Go through the records below and copy out every line that contains the word "brown".

# [Dataset entries]
-- Opening Marker --
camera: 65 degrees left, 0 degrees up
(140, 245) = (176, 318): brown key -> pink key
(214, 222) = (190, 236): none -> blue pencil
-- Closing Marker --
-- Opening Marker --
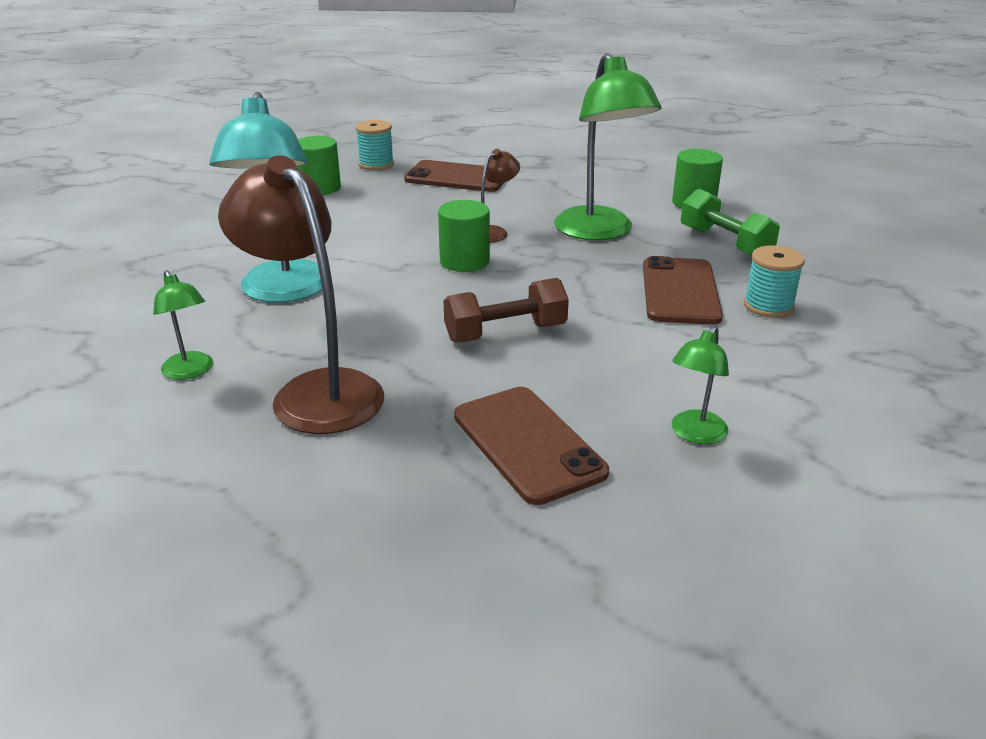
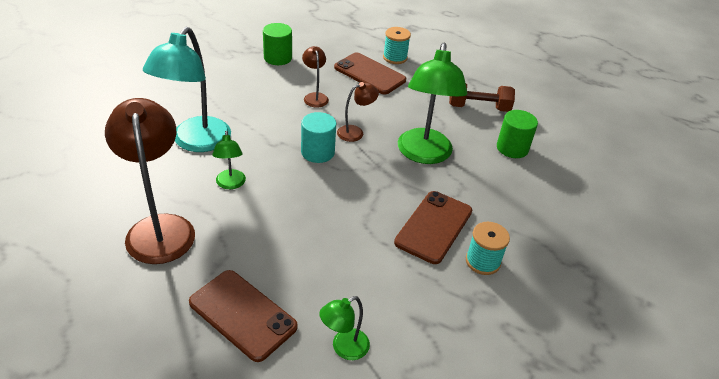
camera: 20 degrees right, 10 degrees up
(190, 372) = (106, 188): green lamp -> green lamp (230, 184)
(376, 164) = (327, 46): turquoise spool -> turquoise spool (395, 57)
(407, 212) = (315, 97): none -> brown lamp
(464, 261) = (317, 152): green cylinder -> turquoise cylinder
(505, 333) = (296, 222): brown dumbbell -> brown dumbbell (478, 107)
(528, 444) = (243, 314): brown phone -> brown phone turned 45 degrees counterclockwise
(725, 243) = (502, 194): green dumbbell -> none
-- Closing Marker --
-- Opening Marker --
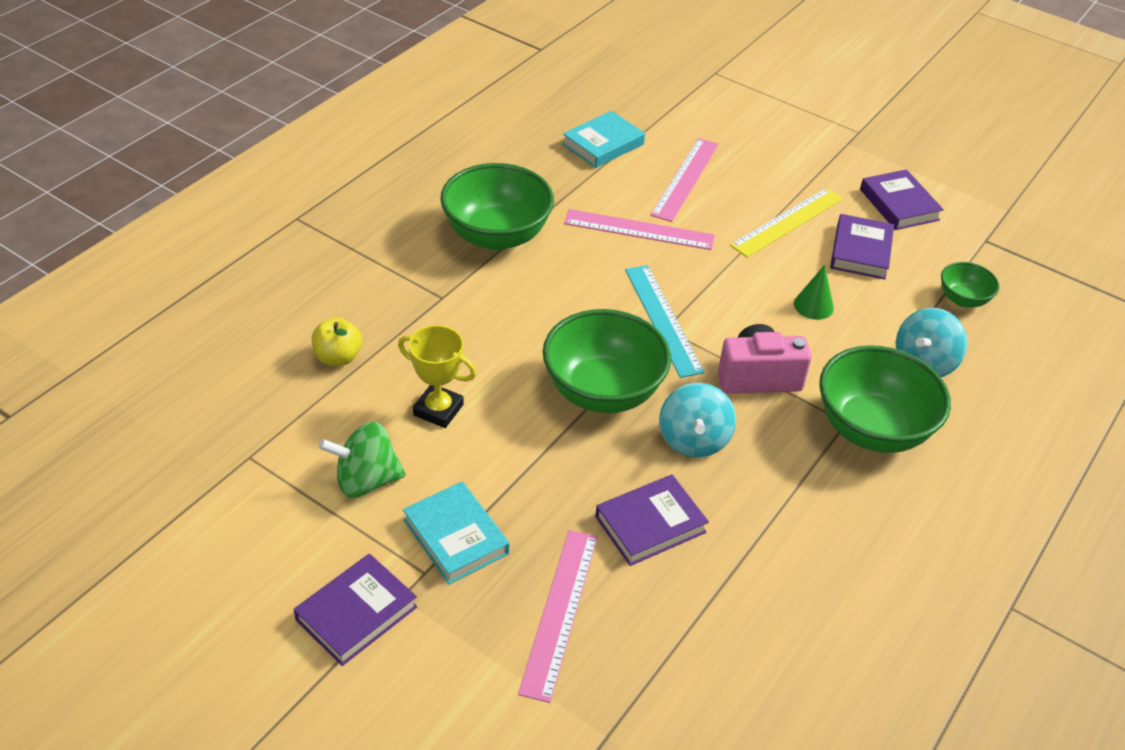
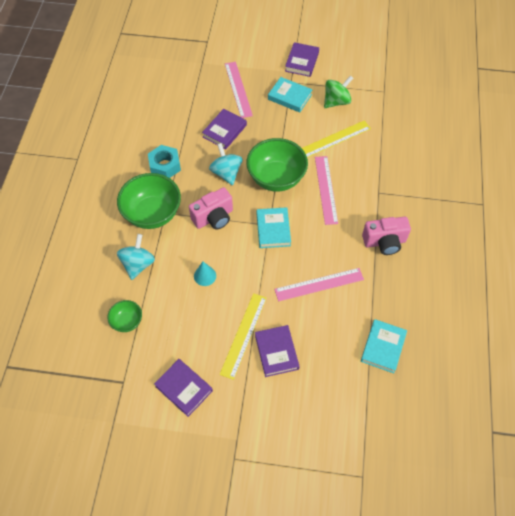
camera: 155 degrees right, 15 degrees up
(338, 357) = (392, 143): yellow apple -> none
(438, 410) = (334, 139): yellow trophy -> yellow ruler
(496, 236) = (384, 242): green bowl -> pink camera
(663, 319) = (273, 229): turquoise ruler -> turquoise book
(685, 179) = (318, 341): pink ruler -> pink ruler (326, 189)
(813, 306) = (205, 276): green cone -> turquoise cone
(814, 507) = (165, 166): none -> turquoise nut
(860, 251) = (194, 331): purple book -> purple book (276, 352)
-- Closing Marker --
# [Output for this exercise]
(140, 245) = (176, 318): brown key -> pink key
(407, 212) = (315, 97): none -> brown lamp
(505, 333) = (296, 222): brown dumbbell -> brown dumbbell (478, 107)
(528, 444) = (243, 314): brown phone -> brown phone turned 45 degrees counterclockwise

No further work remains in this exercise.